(Data records)
_ _ _

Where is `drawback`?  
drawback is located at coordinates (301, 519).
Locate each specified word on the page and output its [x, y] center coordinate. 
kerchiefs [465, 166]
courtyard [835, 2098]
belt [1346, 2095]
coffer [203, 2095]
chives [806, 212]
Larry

_ _ _

▶ **WHAT IS NEEDED**
Reproduce every one of the lines above word for word, with nothing added or changed.

▶ **FULL ANSWER**
Where is `drawback`?  
drawback is located at coordinates (301, 519).
Locate each specified word on the page and output its [x, y] center coordinate. 
kerchiefs [465, 166]
courtyard [835, 2098]
belt [1346, 2095]
coffer [203, 2095]
chives [806, 212]
Larry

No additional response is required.